- EXERCISE OBJECTIVE -
Only the text should be kept: print every entry below exactly and leave each image out.

- DATA PROVIDED -
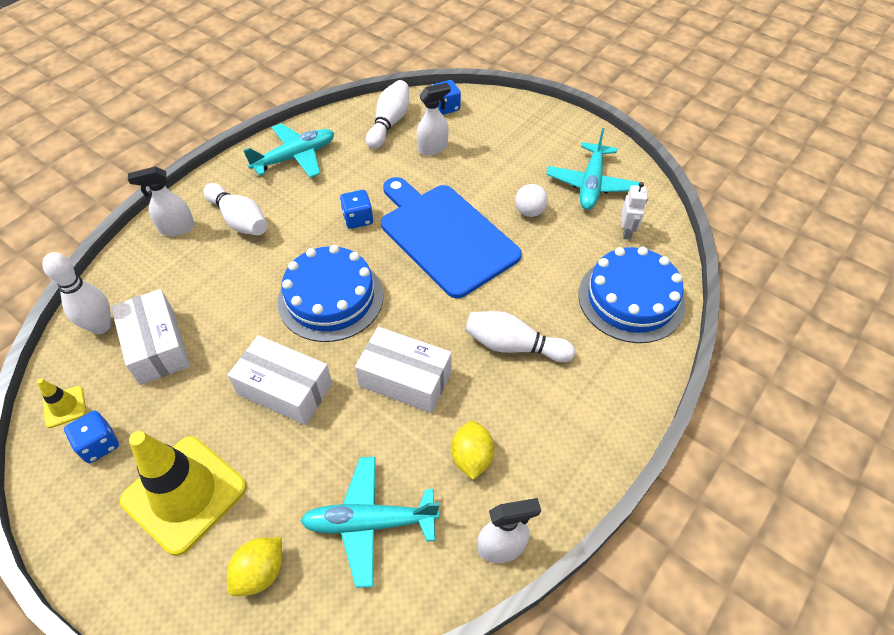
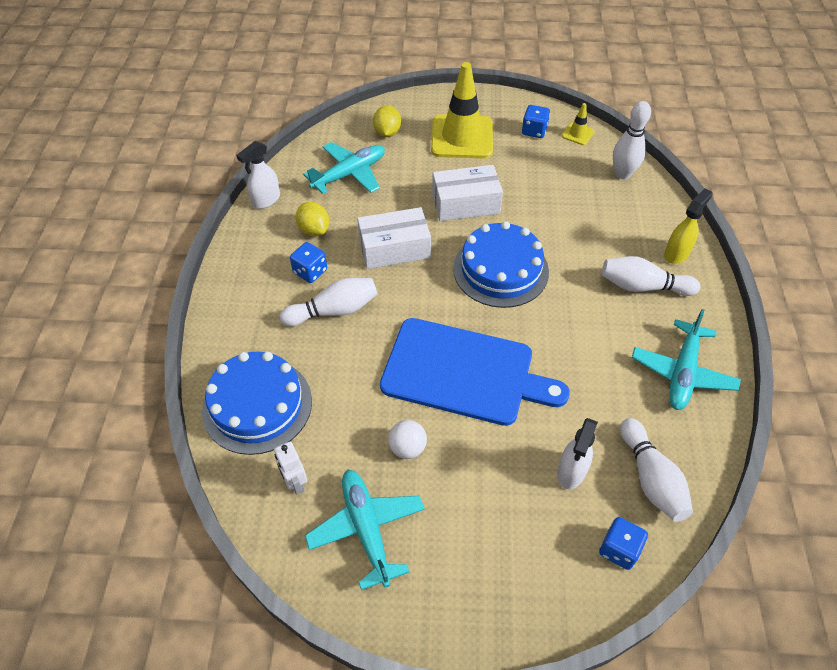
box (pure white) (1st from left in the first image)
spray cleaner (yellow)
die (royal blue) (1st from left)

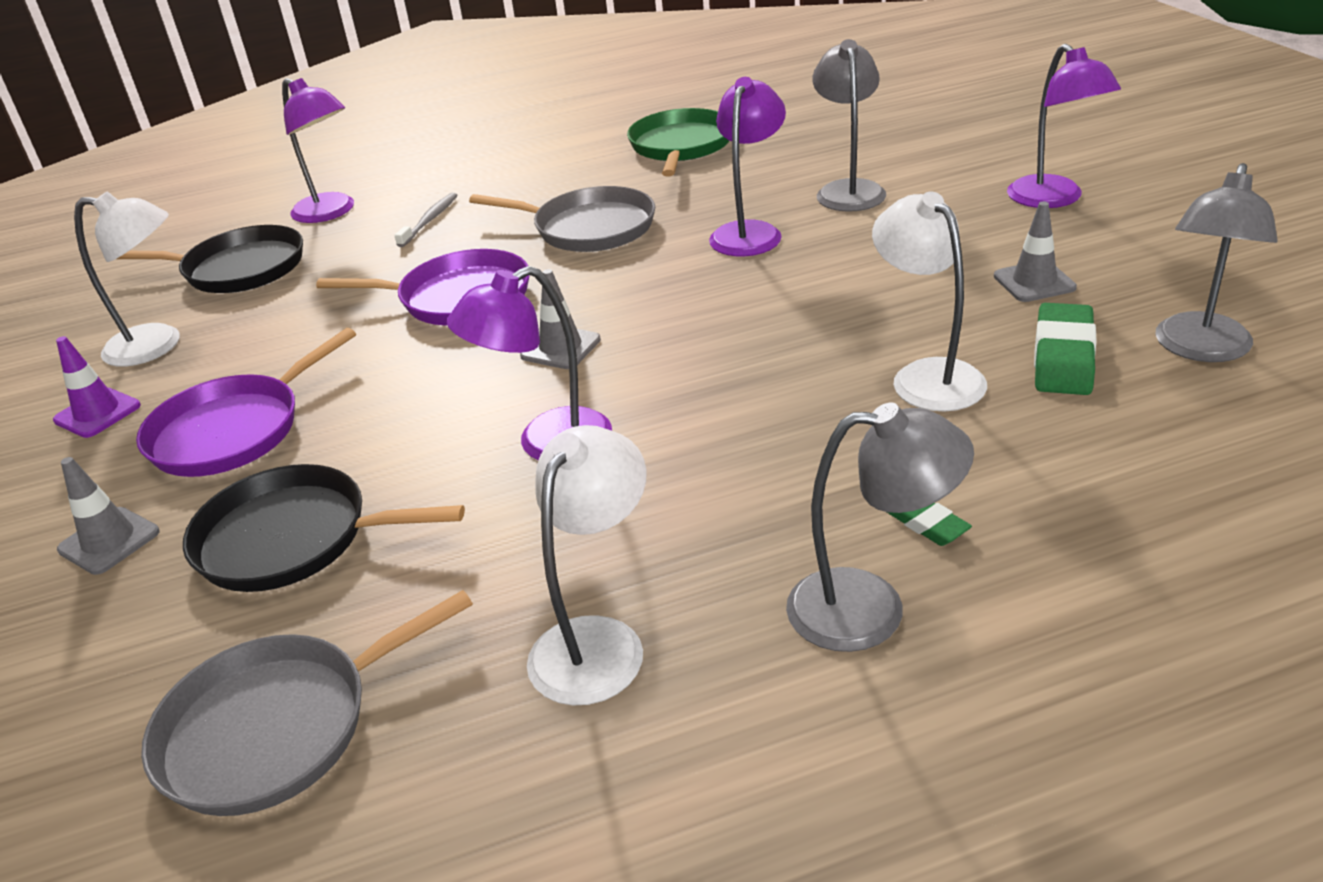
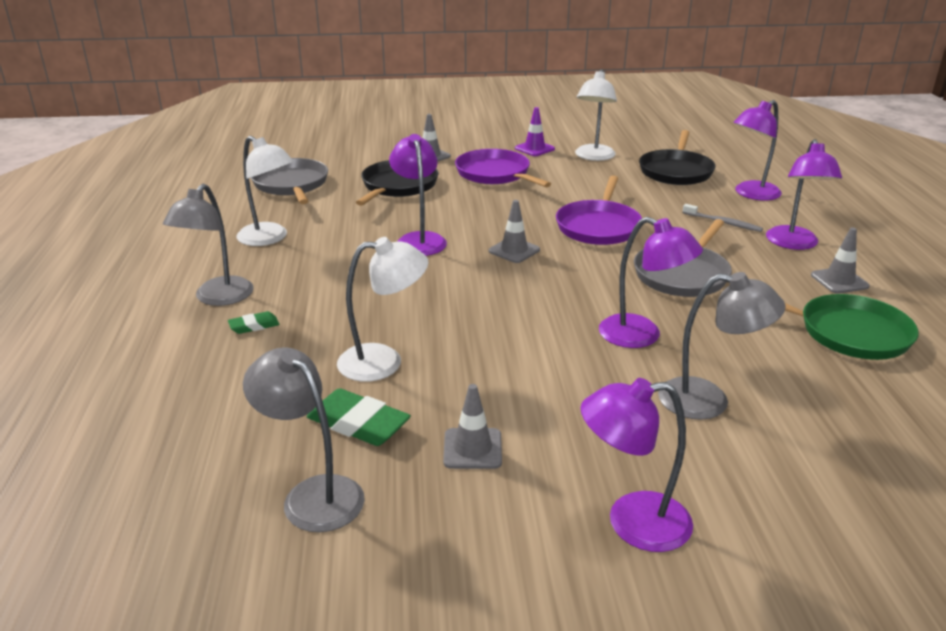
reading lamp (violet) (5th from left)
traffic cone (ash-grey) (4th from left)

- WRITTEN RESPONSE -
box (pure white) (1st from left in the first image)
spray cleaner (yellow)
die (royal blue) (1st from left)

reading lamp (violet) (5th from left)
traffic cone (ash-grey) (4th from left)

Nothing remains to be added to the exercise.